Supplied records →
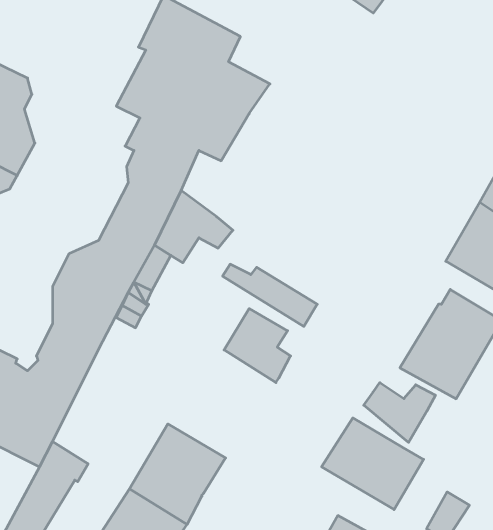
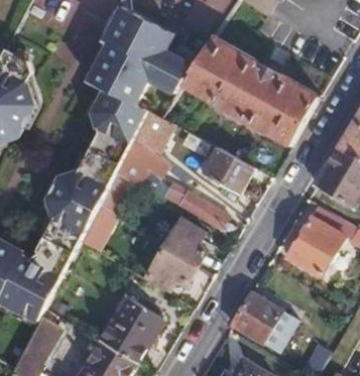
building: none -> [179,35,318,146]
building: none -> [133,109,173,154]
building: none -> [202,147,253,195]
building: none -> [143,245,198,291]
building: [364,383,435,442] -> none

* * *

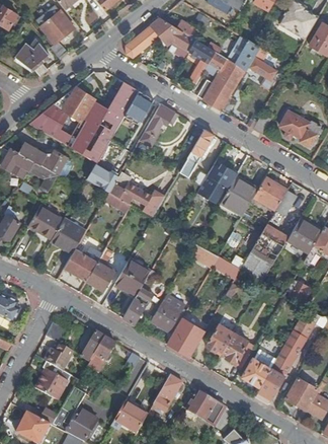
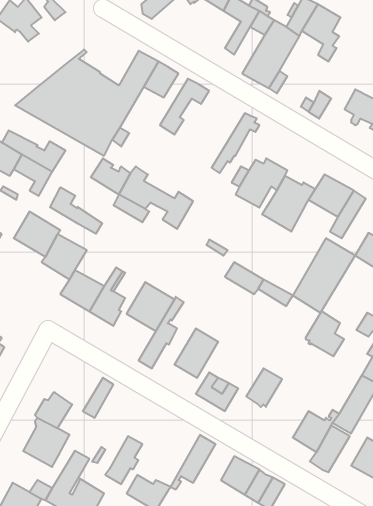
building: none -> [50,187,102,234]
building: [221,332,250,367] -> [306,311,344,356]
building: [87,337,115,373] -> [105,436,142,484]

About this exercise →
In the entries above, find the line holding "building: none -> [179,35,318,146]" and the line holding "building: [364,383,435,442] -> none"; print both of them and every line between, exactly, and nothing else.

Solution to the problem →
building: none -> [179,35,318,146]
building: none -> [133,109,173,154]
building: none -> [202,147,253,195]
building: none -> [143,245,198,291]
building: [364,383,435,442] -> none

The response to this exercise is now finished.